**EXTRACTED INFORMATION**
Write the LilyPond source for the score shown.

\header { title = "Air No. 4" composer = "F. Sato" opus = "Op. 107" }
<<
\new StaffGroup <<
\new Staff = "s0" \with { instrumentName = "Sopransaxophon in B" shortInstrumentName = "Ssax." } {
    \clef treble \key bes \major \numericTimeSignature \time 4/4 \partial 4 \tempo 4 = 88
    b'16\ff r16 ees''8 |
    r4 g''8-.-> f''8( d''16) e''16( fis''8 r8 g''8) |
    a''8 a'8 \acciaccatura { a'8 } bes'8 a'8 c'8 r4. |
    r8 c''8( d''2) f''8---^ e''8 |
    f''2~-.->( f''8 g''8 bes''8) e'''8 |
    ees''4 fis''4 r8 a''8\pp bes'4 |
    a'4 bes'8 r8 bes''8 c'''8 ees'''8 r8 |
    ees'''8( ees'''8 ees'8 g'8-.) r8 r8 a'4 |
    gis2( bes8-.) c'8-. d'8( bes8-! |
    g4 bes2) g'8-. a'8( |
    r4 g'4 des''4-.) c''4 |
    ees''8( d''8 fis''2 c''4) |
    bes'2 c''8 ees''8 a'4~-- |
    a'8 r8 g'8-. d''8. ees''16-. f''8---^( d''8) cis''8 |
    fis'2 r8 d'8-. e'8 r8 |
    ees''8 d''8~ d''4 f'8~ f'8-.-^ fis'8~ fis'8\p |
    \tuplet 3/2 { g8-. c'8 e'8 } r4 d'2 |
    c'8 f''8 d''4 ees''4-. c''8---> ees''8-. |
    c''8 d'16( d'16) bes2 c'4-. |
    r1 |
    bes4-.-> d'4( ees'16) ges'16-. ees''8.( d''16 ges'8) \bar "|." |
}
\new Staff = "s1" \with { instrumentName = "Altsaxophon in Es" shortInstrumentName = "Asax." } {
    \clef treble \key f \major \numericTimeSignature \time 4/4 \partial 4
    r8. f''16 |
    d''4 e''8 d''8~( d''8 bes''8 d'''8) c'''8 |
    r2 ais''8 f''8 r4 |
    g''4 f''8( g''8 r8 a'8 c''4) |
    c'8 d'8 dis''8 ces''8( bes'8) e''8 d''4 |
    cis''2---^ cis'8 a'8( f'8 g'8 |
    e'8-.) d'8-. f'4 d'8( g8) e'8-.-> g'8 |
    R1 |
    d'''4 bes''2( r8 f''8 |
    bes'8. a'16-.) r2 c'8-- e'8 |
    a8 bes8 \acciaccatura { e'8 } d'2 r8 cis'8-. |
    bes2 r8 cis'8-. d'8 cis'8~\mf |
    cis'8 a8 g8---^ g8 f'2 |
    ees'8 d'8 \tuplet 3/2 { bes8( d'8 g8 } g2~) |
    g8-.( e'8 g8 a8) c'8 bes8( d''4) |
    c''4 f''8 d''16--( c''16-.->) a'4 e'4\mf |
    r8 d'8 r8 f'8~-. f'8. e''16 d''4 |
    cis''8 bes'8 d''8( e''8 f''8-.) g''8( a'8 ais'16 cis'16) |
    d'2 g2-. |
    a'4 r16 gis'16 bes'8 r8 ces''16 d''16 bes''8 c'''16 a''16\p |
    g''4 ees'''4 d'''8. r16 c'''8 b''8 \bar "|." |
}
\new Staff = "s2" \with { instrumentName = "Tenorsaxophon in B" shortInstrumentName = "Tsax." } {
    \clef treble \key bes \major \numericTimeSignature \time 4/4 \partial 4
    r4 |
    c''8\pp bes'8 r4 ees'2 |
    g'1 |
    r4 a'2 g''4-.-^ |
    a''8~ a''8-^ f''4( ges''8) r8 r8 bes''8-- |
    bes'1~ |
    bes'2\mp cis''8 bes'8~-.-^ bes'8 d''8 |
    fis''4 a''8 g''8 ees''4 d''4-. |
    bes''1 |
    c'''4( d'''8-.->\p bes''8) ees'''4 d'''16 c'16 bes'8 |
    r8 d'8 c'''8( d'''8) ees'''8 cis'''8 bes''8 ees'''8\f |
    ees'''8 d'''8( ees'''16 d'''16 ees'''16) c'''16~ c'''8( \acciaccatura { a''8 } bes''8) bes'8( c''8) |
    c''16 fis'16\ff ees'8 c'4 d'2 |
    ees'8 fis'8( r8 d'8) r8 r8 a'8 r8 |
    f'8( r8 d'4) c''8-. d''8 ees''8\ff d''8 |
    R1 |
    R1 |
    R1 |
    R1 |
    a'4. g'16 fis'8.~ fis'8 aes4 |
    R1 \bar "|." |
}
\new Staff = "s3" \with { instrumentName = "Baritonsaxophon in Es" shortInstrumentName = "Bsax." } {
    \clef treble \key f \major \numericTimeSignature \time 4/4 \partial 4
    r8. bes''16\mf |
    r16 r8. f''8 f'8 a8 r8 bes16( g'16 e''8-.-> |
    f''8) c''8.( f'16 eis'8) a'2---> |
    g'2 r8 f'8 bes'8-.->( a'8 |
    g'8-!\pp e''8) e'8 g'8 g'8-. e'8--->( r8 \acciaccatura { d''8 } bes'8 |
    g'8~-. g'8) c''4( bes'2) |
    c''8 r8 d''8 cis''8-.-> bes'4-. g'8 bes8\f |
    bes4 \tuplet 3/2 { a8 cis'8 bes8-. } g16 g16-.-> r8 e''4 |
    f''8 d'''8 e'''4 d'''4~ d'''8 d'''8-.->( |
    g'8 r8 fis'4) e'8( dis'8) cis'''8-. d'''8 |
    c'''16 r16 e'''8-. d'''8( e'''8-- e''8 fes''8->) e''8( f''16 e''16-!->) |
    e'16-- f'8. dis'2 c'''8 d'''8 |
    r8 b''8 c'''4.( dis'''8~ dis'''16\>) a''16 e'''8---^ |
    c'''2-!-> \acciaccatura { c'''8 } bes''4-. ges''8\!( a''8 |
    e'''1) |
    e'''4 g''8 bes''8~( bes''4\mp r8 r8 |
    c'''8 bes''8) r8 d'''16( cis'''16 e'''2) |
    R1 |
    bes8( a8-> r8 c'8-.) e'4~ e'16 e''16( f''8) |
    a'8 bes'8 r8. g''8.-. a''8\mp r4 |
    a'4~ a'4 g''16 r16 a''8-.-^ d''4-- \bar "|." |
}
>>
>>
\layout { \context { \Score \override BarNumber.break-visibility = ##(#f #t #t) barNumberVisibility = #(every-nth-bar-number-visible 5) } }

**TASK DETAILS**
From the records above, pull out every line that contains the string "acciaccatura", matching case exactly.

**FULL ANSWER**
    a''8 a'8 \acciaccatura { a'8 } bes'8 a'8 c'8 r4. |
    a8 bes8 \acciaccatura { e'8 } d'2 r8 cis'8-. |
    ees'''8 d'''8( ees'''16 d'''16 ees'''16) c'''16~ c'''8( \acciaccatura { a''8 } bes''8) bes'8( c''8) |
    g'8-!\pp e''8) e'8 g'8 g'8-. e'8--->( r8 \acciaccatura { d''8 } bes'8 |
    c'''2-!-> \acciaccatura { c'''8 } bes''4-. ges''8\!( a''8 |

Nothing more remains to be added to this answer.